Collection entries:
----
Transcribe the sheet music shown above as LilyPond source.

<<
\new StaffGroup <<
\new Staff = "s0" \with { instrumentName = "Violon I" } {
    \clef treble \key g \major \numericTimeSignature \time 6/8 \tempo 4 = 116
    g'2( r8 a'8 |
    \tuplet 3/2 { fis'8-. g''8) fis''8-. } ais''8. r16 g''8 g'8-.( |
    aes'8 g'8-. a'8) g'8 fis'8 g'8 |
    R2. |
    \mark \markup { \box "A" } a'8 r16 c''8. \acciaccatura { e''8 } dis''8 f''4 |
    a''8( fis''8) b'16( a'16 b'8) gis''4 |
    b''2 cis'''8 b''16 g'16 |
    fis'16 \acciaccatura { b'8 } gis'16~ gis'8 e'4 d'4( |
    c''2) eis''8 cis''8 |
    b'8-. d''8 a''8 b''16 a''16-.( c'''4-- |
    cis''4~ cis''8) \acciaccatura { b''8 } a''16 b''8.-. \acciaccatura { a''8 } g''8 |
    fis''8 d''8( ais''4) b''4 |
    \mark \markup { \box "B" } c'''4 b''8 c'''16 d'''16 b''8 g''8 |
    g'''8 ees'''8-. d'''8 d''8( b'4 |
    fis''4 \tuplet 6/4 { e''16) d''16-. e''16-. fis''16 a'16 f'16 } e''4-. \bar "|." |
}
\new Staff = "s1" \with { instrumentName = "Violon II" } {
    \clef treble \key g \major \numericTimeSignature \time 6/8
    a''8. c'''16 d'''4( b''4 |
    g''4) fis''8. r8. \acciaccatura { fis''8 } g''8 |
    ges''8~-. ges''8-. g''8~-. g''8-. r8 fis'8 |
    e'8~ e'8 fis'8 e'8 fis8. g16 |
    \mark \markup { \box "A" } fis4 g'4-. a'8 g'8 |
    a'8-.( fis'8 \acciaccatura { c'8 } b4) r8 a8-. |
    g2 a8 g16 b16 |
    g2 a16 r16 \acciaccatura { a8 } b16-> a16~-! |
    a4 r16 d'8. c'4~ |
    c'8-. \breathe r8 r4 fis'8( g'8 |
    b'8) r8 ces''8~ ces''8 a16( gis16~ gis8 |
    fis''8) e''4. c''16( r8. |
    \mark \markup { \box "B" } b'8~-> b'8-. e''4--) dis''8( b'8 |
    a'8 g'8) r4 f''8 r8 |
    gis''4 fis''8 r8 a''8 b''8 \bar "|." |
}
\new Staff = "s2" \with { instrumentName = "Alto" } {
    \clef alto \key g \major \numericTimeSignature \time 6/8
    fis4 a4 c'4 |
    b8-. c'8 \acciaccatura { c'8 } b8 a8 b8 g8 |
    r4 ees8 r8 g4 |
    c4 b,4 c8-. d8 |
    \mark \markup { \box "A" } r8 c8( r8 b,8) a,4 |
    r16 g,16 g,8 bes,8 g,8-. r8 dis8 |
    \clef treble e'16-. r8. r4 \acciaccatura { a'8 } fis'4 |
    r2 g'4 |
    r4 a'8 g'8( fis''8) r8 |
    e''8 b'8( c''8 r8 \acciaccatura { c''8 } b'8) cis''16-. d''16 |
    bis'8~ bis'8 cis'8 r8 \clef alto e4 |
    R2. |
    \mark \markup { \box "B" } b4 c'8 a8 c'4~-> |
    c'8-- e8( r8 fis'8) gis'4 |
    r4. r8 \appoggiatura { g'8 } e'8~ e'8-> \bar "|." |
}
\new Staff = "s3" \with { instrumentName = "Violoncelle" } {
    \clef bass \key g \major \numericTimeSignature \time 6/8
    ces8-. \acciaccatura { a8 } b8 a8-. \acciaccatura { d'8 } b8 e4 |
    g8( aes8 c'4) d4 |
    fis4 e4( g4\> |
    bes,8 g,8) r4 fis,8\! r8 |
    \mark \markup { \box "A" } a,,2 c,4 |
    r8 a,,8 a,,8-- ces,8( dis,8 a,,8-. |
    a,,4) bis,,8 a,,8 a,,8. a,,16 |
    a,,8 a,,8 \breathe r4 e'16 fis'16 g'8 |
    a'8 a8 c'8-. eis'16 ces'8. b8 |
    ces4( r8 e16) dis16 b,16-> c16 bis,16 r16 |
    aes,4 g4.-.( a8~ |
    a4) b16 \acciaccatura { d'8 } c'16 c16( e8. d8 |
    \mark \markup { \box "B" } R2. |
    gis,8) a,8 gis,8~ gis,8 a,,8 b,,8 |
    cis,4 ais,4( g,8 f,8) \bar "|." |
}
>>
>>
----
> EXERCISE DETAILS
Locate each line in the data above that contains the string "tuplet" and copy those lines out in full.

> SOLUTION FOR THIS PROBLEM
    \tuplet 3/2 { fis'8-. g''8) fis''8-. } ais''8. r16 g''8 g'8-.( |
    fis''4 \tuplet 6/4 { e''16) d''16-. e''16-. fis''16 a'16 f'16 } e''4-. \bar "|." |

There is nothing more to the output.